WHAT NEEDS TO BE DONE - Repeat the data that follows, word for word, without the images.

EXCERPTED RECORDS -
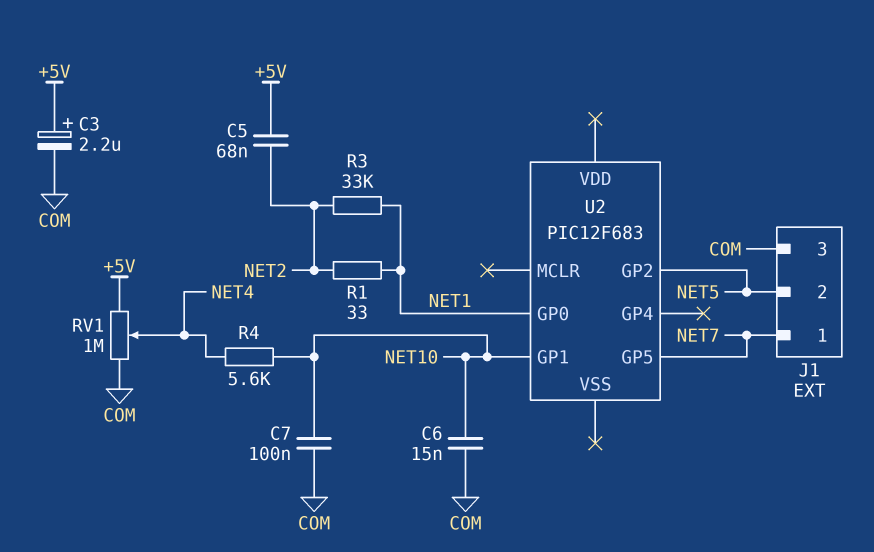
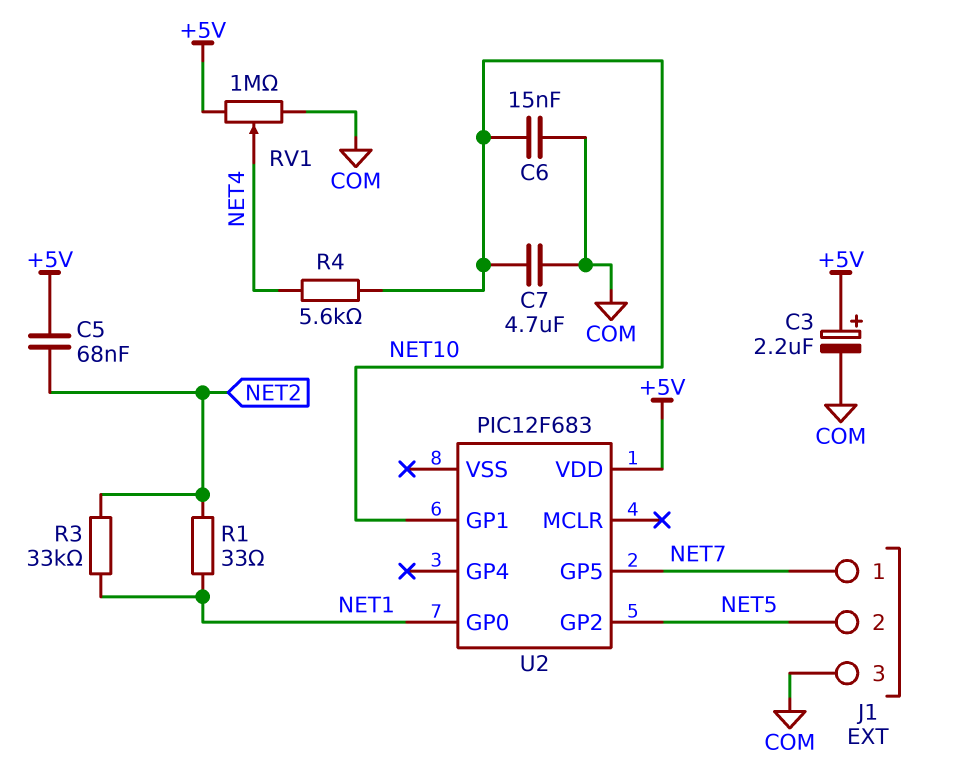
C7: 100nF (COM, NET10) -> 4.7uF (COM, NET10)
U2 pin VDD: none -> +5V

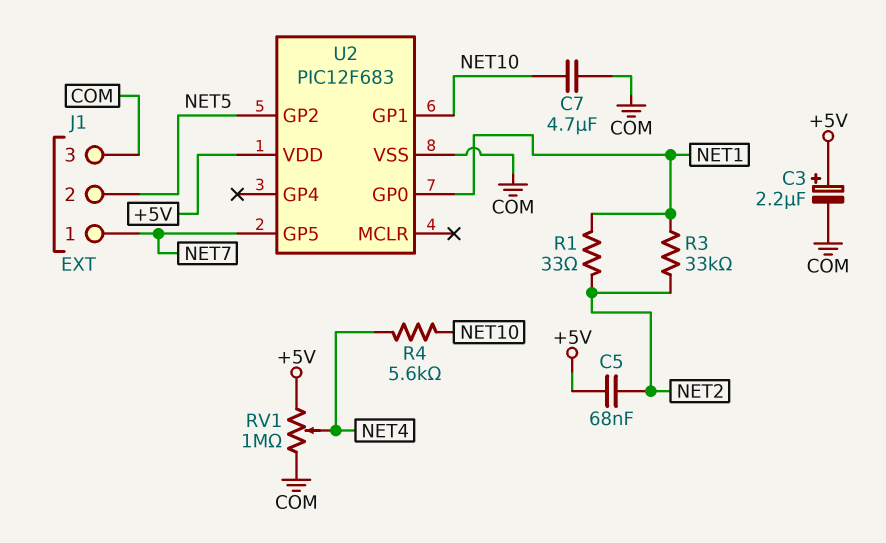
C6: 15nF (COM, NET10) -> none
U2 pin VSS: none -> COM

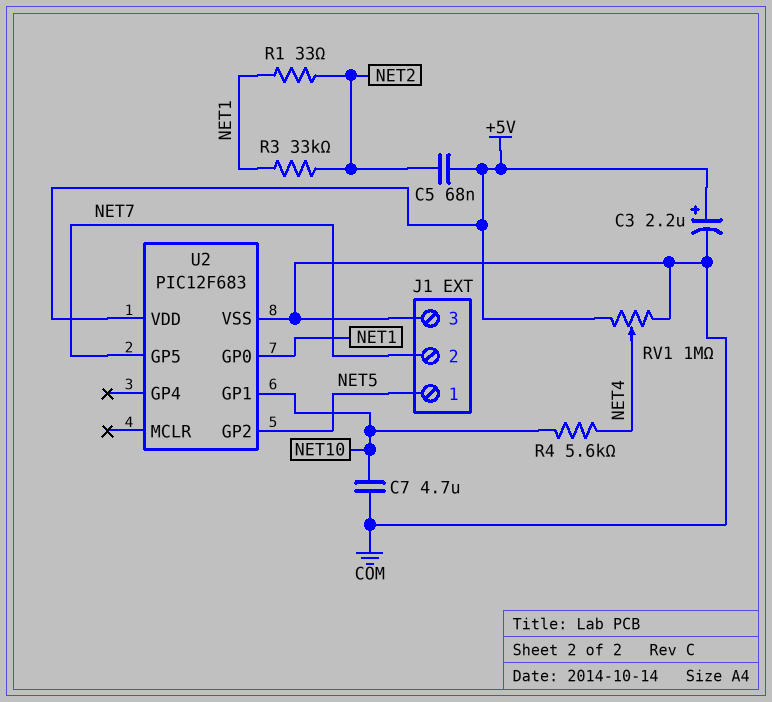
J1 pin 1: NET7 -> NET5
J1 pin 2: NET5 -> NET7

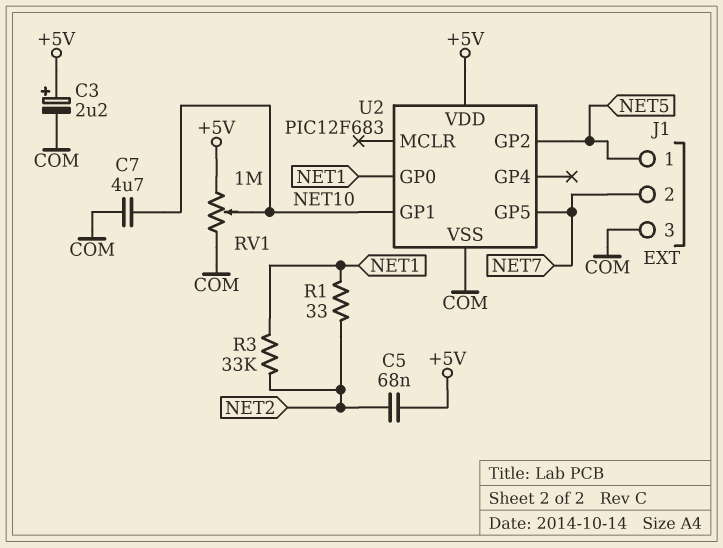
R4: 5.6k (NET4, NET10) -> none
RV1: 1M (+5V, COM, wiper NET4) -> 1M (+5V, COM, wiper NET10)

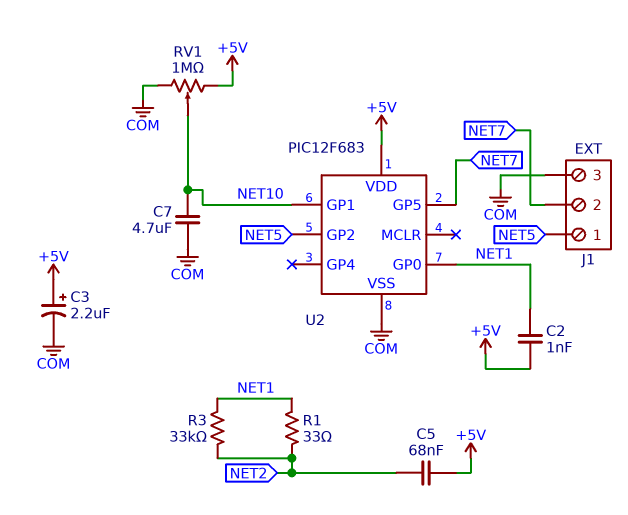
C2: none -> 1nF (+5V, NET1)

ANSWER TO THE PROBLEM -
C7: 100nF (COM, NET10) -> 4.7uF (COM, NET10)
U2 pin VDD: none -> +5V

C6: 15nF (COM, NET10) -> none
U2 pin VSS: none -> COM

J1 pin 1: NET7 -> NET5
J1 pin 2: NET5 -> NET7

R4: 5.6k (NET4, NET10) -> none
RV1: 1M (+5V, COM, wiper NET4) -> 1M (+5V, COM, wiper NET10)

C2: none -> 1nF (+5V, NET1)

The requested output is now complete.